┌──

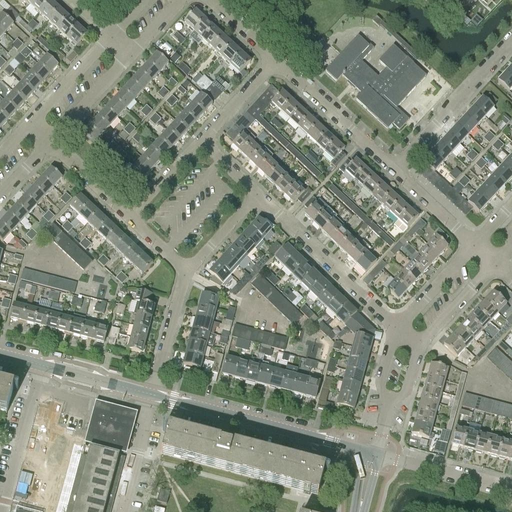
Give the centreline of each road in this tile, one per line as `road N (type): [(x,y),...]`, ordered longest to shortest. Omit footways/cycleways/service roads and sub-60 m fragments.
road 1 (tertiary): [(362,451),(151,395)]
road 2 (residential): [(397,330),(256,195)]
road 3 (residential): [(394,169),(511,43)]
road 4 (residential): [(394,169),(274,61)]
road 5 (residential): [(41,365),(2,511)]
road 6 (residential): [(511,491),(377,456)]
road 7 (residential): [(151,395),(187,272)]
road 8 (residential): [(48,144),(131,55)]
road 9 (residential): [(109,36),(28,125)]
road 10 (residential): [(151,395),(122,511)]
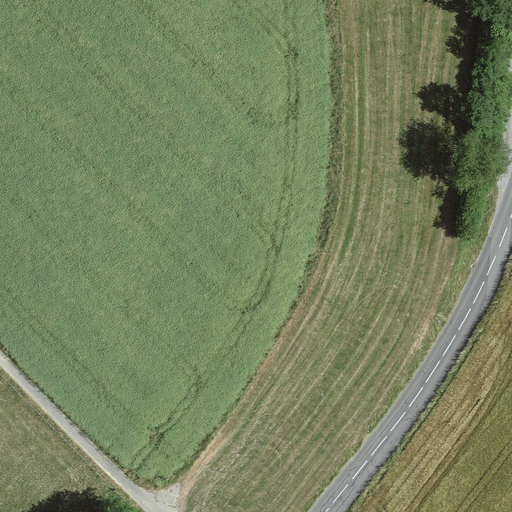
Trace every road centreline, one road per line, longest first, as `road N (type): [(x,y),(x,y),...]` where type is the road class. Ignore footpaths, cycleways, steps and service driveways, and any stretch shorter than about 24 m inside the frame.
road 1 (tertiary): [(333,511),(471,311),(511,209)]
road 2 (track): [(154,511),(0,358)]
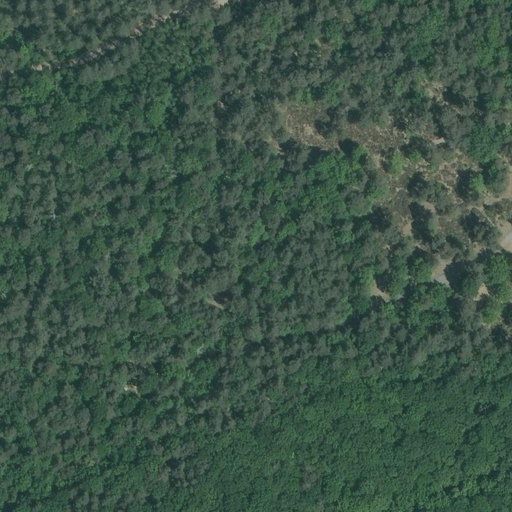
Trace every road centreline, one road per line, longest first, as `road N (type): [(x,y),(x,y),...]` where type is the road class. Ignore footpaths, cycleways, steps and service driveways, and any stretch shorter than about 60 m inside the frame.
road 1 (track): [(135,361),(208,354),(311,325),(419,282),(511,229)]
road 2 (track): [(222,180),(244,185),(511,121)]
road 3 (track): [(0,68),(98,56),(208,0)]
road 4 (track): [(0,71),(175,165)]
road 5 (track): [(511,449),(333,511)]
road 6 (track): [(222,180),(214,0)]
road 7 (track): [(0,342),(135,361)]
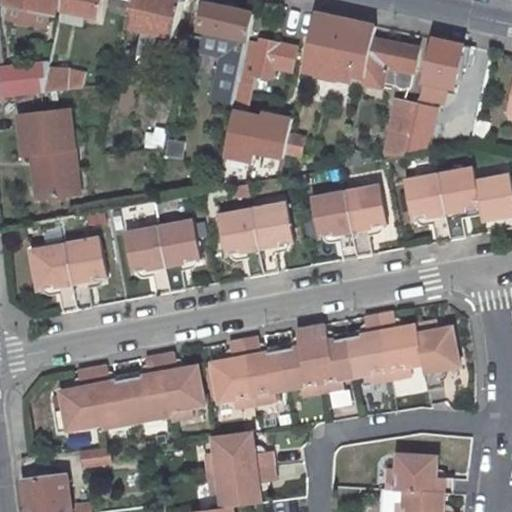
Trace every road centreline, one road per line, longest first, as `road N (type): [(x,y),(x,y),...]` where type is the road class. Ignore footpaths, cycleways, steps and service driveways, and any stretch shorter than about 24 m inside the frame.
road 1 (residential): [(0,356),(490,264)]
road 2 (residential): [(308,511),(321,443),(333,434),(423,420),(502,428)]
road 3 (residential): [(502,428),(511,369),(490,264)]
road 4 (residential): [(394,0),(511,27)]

└──

## Instruction
Transcribe every row above verbatim, omitting the pictures.

## Exercise response
Give the centreline of each road in this tile, one per line as `road N (type): [(x,y),...]`, ordered longest to shortest. Omit footways/cycleways/service roads and sub-60 m fragments.
road 1 (tertiary): [(362,451),(151,395)]
road 2 (residential): [(397,330),(256,195)]
road 3 (residential): [(394,169),(511,43)]
road 4 (residential): [(394,169),(274,61)]
road 5 (residential): [(41,365),(2,511)]
road 6 (residential): [(511,491),(377,456)]
road 7 (residential): [(151,395),(187,272)]
road 8 (residential): [(48,144),(131,55)]
road 9 (residential): [(109,36),(28,125)]
road 10 (residential): [(151,395),(122,511)]
Trace every road centreline, one road per line, longest first, as `road N (type): [(x,y),(x,y),...]` where type is the road class. Ignore footpaths, cycleways, steps and service driveways, and any stretch shorter than about 24 m inside the frame.
road 1 (tertiary): [(333,511),(471,311),(511,209)]
road 2 (track): [(154,511),(0,358)]
Trace every road centreline, one road per line, longest first, as `road N (type): [(x,y),(x,y),...]` where type is the road class. Ignore footpaths, cycleways, steps and service driveways, and any stretch shorter than about 60 m inside the frame.
road 1 (track): [(135,361),(208,354),(311,325),(419,282),(511,229)]
road 2 (track): [(222,180),(244,185),(511,121)]
road 3 (track): [(0,68),(98,56),(208,0)]
road 4 (track): [(0,71),(175,165)]
road 5 (track): [(511,449),(333,511)]
road 6 (track): [(222,180),(214,0)]
road 7 (track): [(0,342),(135,361)]
Trace every road centreline, one road per line, longest first, as `road N (type): [(x,y),(x,y),...]` where type is the road class. Ignore footpaths, cycleways, steps and service driveways, and any stretch shorter than about 24 m inside the frame.
road 1 (residential): [(0,356),(490,264)]
road 2 (residential): [(308,511),(321,443),(333,434),(423,420),(502,428)]
road 3 (residential): [(502,428),(511,369),(490,264)]
road 4 (residential): [(394,0),(511,27)]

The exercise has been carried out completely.